[Stored dataset items]

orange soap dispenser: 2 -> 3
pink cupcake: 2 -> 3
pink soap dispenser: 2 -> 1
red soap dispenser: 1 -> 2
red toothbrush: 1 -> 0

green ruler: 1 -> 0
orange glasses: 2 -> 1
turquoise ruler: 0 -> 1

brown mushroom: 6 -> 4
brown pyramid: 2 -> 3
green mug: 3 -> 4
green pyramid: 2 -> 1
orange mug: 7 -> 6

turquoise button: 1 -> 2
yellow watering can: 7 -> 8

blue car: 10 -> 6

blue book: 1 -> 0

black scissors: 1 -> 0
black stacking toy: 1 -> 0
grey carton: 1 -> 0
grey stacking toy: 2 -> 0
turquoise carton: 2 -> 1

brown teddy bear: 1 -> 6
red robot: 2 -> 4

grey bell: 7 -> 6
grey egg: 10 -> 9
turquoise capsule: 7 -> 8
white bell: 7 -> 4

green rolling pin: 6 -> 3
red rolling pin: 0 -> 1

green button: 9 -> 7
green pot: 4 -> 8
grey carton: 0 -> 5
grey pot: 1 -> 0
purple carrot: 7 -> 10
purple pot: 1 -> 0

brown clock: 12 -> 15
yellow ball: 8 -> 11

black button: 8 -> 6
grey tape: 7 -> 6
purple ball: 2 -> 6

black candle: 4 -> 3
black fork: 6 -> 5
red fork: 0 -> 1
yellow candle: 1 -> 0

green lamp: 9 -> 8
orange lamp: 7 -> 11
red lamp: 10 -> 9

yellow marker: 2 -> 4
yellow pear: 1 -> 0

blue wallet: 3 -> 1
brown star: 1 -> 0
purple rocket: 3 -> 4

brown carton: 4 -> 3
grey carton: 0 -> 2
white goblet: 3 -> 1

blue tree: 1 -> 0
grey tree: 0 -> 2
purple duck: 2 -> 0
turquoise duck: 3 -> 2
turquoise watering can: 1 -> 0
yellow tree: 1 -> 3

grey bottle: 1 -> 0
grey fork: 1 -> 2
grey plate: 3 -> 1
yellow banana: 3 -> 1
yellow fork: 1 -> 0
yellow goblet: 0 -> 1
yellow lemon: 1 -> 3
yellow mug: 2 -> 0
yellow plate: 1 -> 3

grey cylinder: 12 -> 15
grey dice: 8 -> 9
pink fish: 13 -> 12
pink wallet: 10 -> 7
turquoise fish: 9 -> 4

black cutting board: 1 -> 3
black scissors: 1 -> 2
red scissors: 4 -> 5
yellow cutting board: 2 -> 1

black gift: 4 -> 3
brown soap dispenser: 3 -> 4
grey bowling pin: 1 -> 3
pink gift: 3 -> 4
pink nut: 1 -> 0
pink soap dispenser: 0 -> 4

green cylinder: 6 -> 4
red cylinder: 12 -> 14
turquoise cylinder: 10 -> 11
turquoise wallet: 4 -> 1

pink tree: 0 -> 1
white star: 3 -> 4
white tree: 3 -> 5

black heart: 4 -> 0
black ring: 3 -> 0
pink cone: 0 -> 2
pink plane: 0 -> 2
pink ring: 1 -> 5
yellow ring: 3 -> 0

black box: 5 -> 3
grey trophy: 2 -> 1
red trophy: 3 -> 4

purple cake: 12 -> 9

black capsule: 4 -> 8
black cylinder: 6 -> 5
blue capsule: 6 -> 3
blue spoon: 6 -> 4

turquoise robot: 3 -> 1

## What to produce
Copy out every line above where "dispenser" is present.

## Output
orange soap dispenser: 2 -> 3
pink soap dispenser: 2 -> 1
red soap dispenser: 1 -> 2
brown soap dispenser: 3 -> 4
pink soap dispenser: 0 -> 4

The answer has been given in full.